TASK BRIEF: Every record that appears below should be transcribed exactly.

(Edit difference data)
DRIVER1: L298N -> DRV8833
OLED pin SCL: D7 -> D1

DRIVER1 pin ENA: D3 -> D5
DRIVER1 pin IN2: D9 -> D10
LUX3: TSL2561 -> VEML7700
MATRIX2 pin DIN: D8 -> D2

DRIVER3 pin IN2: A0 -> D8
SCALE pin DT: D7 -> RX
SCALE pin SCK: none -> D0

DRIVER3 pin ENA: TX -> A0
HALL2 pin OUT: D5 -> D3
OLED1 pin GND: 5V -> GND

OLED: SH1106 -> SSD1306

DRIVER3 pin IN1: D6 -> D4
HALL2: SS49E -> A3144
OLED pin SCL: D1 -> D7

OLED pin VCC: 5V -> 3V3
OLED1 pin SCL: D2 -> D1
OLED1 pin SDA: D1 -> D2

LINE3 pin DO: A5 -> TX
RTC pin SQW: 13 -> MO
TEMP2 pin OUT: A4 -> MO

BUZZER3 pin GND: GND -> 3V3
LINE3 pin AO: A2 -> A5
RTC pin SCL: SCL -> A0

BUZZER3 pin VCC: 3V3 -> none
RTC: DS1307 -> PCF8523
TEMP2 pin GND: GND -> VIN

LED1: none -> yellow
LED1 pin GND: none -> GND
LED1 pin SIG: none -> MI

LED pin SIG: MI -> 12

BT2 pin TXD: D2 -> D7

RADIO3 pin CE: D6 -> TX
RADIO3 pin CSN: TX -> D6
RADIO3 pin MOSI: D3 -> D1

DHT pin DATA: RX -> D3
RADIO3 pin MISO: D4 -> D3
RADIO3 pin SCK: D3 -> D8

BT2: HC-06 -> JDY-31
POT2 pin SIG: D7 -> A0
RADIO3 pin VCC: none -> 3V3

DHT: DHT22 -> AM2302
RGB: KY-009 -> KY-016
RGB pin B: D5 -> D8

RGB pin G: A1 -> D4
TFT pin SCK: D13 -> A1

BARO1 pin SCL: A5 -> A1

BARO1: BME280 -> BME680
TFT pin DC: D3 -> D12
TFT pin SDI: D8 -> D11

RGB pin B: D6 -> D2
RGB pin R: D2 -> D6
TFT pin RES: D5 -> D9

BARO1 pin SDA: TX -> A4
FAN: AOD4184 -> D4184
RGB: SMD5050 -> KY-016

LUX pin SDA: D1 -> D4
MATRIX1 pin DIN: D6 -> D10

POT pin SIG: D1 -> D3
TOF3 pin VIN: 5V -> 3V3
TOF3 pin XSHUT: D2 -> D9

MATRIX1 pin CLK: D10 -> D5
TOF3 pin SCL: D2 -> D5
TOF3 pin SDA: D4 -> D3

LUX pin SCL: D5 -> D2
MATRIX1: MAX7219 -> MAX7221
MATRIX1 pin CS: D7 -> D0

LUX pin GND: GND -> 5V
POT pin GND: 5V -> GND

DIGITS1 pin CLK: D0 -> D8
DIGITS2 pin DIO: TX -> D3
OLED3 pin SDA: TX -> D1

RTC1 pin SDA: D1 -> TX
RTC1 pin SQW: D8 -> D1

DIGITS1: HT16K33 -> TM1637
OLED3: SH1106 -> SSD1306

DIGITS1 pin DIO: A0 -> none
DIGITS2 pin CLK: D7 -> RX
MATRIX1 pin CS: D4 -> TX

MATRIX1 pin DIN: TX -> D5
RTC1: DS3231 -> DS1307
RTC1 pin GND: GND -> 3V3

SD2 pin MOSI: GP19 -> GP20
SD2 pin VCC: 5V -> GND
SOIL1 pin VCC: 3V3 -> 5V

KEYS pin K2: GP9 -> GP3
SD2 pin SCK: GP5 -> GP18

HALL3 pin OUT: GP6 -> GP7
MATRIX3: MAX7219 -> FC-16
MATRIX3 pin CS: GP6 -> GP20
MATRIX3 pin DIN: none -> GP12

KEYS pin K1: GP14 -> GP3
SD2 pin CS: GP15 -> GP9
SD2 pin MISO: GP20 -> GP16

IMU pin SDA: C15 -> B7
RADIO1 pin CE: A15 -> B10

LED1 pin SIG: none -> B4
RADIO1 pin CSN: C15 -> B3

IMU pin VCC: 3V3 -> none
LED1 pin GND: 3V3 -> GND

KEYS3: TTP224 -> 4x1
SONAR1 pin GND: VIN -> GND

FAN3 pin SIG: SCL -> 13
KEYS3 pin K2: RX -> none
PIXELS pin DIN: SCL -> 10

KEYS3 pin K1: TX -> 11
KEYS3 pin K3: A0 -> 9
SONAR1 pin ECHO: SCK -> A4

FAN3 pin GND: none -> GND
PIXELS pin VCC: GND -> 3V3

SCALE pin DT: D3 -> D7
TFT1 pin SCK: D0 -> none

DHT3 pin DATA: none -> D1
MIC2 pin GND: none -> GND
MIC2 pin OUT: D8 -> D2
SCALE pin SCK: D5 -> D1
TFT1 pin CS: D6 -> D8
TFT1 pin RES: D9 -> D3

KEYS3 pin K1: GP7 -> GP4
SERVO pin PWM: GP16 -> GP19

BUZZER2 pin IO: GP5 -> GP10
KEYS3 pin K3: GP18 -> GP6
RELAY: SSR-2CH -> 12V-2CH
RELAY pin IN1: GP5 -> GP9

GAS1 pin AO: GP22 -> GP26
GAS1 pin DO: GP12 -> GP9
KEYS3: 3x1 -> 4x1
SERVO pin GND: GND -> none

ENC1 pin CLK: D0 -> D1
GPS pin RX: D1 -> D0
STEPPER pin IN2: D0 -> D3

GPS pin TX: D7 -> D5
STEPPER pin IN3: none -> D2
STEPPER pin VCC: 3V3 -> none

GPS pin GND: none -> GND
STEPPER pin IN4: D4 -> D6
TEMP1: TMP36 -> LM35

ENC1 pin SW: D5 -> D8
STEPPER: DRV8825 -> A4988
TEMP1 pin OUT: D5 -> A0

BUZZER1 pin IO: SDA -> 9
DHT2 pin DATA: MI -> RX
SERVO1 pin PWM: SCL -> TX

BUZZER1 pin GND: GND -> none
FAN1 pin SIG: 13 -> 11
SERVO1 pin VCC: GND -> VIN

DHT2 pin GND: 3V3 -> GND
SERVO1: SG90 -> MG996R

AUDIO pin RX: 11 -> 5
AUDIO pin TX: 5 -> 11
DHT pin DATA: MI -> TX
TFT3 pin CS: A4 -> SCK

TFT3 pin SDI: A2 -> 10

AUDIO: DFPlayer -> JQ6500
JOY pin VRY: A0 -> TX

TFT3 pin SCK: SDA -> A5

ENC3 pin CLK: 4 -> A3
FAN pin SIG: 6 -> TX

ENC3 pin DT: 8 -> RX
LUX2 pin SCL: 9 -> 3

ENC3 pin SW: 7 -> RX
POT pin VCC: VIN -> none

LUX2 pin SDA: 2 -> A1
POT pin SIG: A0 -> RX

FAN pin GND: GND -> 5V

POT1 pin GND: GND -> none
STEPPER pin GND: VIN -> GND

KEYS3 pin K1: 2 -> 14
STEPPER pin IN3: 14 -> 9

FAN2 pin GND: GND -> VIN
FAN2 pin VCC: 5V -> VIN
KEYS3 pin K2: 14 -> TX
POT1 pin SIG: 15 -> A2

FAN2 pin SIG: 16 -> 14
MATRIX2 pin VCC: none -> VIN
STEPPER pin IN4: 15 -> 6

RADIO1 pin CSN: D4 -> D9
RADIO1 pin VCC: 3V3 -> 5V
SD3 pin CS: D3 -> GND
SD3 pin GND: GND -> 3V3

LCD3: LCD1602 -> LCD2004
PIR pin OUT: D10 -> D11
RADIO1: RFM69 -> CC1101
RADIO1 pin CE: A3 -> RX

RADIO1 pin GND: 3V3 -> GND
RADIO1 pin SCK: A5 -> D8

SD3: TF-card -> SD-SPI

RESULT:
DRIVER1: L298N -> DRV8833
OLED pin SCL: D7 -> D1

DRIVER1 pin ENA: D3 -> D5
DRIVER1 pin IN2: D9 -> D10
LUX3: TSL2561 -> VEML7700
MATRIX2 pin DIN: D8 -> D2

DRIVER3 pin IN2: A0 -> D8
SCALE pin DT: D7 -> RX
SCALE pin SCK: none -> D0

DRIVER3 pin ENA: TX -> A0
HALL2 pin OUT: D5 -> D3
OLED1 pin GND: 5V -> GND

OLED: SH1106 -> SSD1306

DRIVER3 pin IN1: D6 -> D4
HALL2: SS49E -> A3144
OLED pin SCL: D1 -> D7

OLED pin VCC: 5V -> 3V3
OLED1 pin SCL: D2 -> D1
OLED1 pin SDA: D1 -> D2

LINE3 pin DO: A5 -> TX
RTC pin SQW: 13 -> MO
TEMP2 pin OUT: A4 -> MO

BUZZER3 pin GND: GND -> 3V3
LINE3 pin AO: A2 -> A5
RTC pin SCL: SCL -> A0

BUZZER3 pin VCC: 3V3 -> none
RTC: DS1307 -> PCF8523
TEMP2 pin GND: GND -> VIN

LED1: none -> yellow
LED1 pin GND: none -> GND
LED1 pin SIG: none -> MI

LED pin SIG: MI -> 12

BT2 pin TXD: D2 -> D7

RADIO3 pin CE: D6 -> TX
RADIO3 pin CSN: TX -> D6
RADIO3 pin MOSI: D3 -> D1

DHT pin DATA: RX -> D3
RADIO3 pin MISO: D4 -> D3
RADIO3 pin SCK: D3 -> D8

BT2: HC-06 -> JDY-31
POT2 pin SIG: D7 -> A0
RADIO3 pin VCC: none -> 3V3

DHT: DHT22 -> AM2302
RGB: KY-009 -> KY-016
RGB pin B: D5 -> D8

RGB pin G: A1 -> D4
TFT pin SCK: D13 -> A1

BARO1 pin SCL: A5 -> A1

BARO1: BME280 -> BME680
TFT pin DC: D3 -> D12
TFT pin SDI: D8 -> D11

RGB pin B: D6 -> D2
RGB pin R: D2 -> D6
TFT pin RES: D5 -> D9

BARO1 pin SDA: TX -> A4
FAN: AOD4184 -> D4184
RGB: SMD5050 -> KY-016

LUX pin SDA: D1 -> D4
MATRIX1 pin DIN: D6 -> D10

POT pin SIG: D1 -> D3
TOF3 pin VIN: 5V -> 3V3
TOF3 pin XSHUT: D2 -> D9

MATRIX1 pin CLK: D10 -> D5
TOF3 pin SCL: D2 -> D5
TOF3 pin SDA: D4 -> D3

LUX pin SCL: D5 -> D2
MATRIX1: MAX7219 -> MAX7221
MATRIX1 pin CS: D7 -> D0

LUX pin GND: GND -> 5V
POT pin GND: 5V -> GND

DIGITS1 pin CLK: D0 -> D8
DIGITS2 pin DIO: TX -> D3
OLED3 pin SDA: TX -> D1

RTC1 pin SDA: D1 -> TX
RTC1 pin SQW: D8 -> D1

DIGITS1: HT16K33 -> TM1637
OLED3: SH1106 -> SSD1306

DIGITS1 pin DIO: A0 -> none
DIGITS2 pin CLK: D7 -> RX
MATRIX1 pin CS: D4 -> TX

MATRIX1 pin DIN: TX -> D5
RTC1: DS3231 -> DS1307
RTC1 pin GND: GND -> 3V3

SD2 pin MOSI: GP19 -> GP20
SD2 pin VCC: 5V -> GND
SOIL1 pin VCC: 3V3 -> 5V

KEYS pin K2: GP9 -> GP3
SD2 pin SCK: GP5 -> GP18

HALL3 pin OUT: GP6 -> GP7
MATRIX3: MAX7219 -> FC-16
MATRIX3 pin CS: GP6 -> GP20
MATRIX3 pin DIN: none -> GP12

KEYS pin K1: GP14 -> GP3
SD2 pin CS: GP15 -> GP9
SD2 pin MISO: GP20 -> GP16

IMU pin SDA: C15 -> B7
RADIO1 pin CE: A15 -> B10

LED1 pin SIG: none -> B4
RADIO1 pin CSN: C15 -> B3

IMU pin VCC: 3V3 -> none
LED1 pin GND: 3V3 -> GND

KEYS3: TTP224 -> 4x1
SONAR1 pin GND: VIN -> GND

FAN3 pin SIG: SCL -> 13
KEYS3 pin K2: RX -> none
PIXELS pin DIN: SCL -> 10

KEYS3 pin K1: TX -> 11
KEYS3 pin K3: A0 -> 9
SONAR1 pin ECHO: SCK -> A4

FAN3 pin GND: none -> GND
PIXELS pin VCC: GND -> 3V3

SCALE pin DT: D3 -> D7
TFT1 pin SCK: D0 -> none

DHT3 pin DATA: none -> D1
MIC2 pin GND: none -> GND
MIC2 pin OUT: D8 -> D2
SCALE pin SCK: D5 -> D1
TFT1 pin CS: D6 -> D8
TFT1 pin RES: D9 -> D3

KEYS3 pin K1: GP7 -> GP4
SERVO pin PWM: GP16 -> GP19

BUZZER2 pin IO: GP5 -> GP10
KEYS3 pin K3: GP18 -> GP6
RELAY: SSR-2CH -> 12V-2CH
RELAY pin IN1: GP5 -> GP9

GAS1 pin AO: GP22 -> GP26
GAS1 pin DO: GP12 -> GP9
KEYS3: 3x1 -> 4x1
SERVO pin GND: GND -> none

ENC1 pin CLK: D0 -> D1
GPS pin RX: D1 -> D0
STEPPER pin IN2: D0 -> D3

GPS pin TX: D7 -> D5
STEPPER pin IN3: none -> D2
STEPPER pin VCC: 3V3 -> none

GPS pin GND: none -> GND
STEPPER pin IN4: D4 -> D6
TEMP1: TMP36 -> LM35

ENC1 pin SW: D5 -> D8
STEPPER: DRV8825 -> A4988
TEMP1 pin OUT: D5 -> A0

BUZZER1 pin IO: SDA -> 9
DHT2 pin DATA: MI -> RX
SERVO1 pin PWM: SCL -> TX

BUZZER1 pin GND: GND -> none
FAN1 pin SIG: 13 -> 11
SERVO1 pin VCC: GND -> VIN

DHT2 pin GND: 3V3 -> GND
SERVO1: SG90 -> MG996R

AUDIO pin RX: 11 -> 5
AUDIO pin TX: 5 -> 11
DHT pin DATA: MI -> TX
TFT3 pin CS: A4 -> SCK

TFT3 pin SDI: A2 -> 10

AUDIO: DFPlayer -> JQ6500
JOY pin VRY: A0 -> TX

TFT3 pin SCK: SDA -> A5

ENC3 pin CLK: 4 -> A3
FAN pin SIG: 6 -> TX

ENC3 pin DT: 8 -> RX
LUX2 pin SCL: 9 -> 3

ENC3 pin SW: 7 -> RX
POT pin VCC: VIN -> none

LUX2 pin SDA: 2 -> A1
POT pin SIG: A0 -> RX

FAN pin GND: GND -> 5V

POT1 pin GND: GND -> none
STEPPER pin GND: VIN -> GND

KEYS3 pin K1: 2 -> 14
STEPPER pin IN3: 14 -> 9

FAN2 pin GND: GND -> VIN
FAN2 pin VCC: 5V -> VIN
KEYS3 pin K2: 14 -> TX
POT1 pin SIG: 15 -> A2

FAN2 pin SIG: 16 -> 14
MATRIX2 pin VCC: none -> VIN
STEPPER pin IN4: 15 -> 6

RADIO1 pin CSN: D4 -> D9
RADIO1 pin VCC: 3V3 -> 5V
SD3 pin CS: D3 -> GND
SD3 pin GND: GND -> 3V3

LCD3: LCD1602 -> LCD2004
PIR pin OUT: D10 -> D11
RADIO1: RFM69 -> CC1101
RADIO1 pin CE: A3 -> RX

RADIO1 pin GND: 3V3 -> GND
RADIO1 pin SCK: A5 -> D8

SD3: TF-card -> SD-SPI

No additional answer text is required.